### AVAILABLE DATA
- Opening Delimiter -
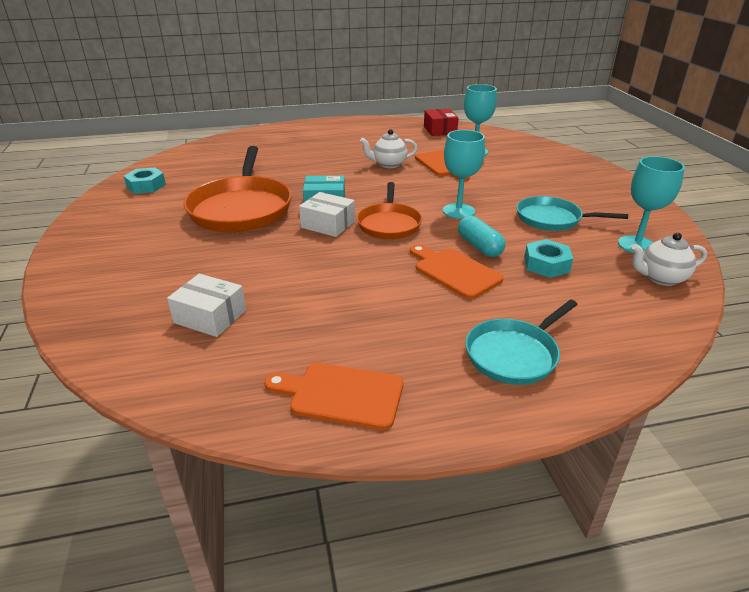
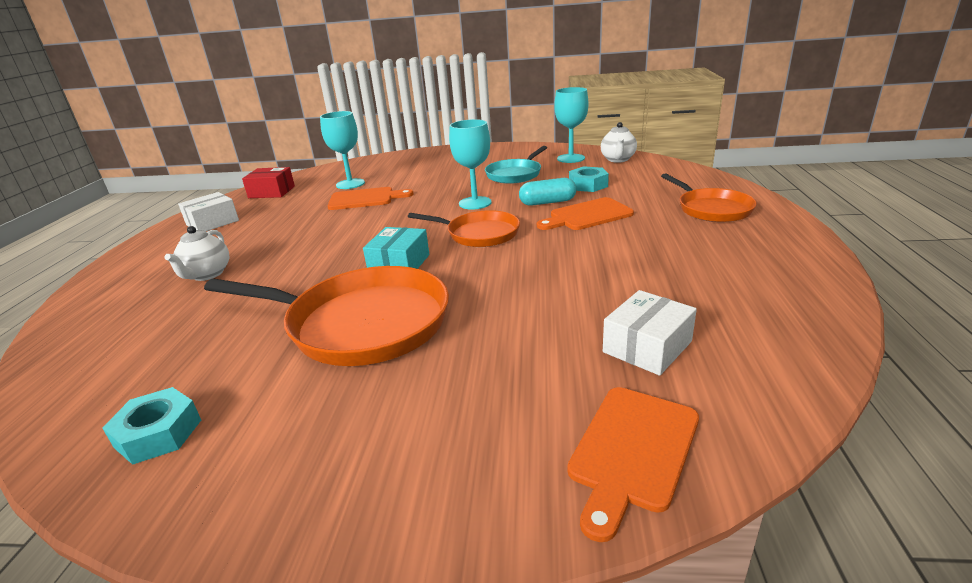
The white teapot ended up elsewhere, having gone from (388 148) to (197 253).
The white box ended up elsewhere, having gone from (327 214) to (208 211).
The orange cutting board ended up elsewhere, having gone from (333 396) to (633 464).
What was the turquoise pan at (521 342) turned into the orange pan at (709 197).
- Closing Delimiter -
### TASK ITEM
The material above is to be set down exactly, with pictures removed.

### THE COMPLETED TASK
The white teapot ended up elsewhere, having gone from (388 148) to (197 253).
The white box ended up elsewhere, having gone from (327 214) to (208 211).
The orange cutting board ended up elsewhere, having gone from (333 396) to (633 464).
What was the turquoise pan at (521 342) turned into the orange pan at (709 197).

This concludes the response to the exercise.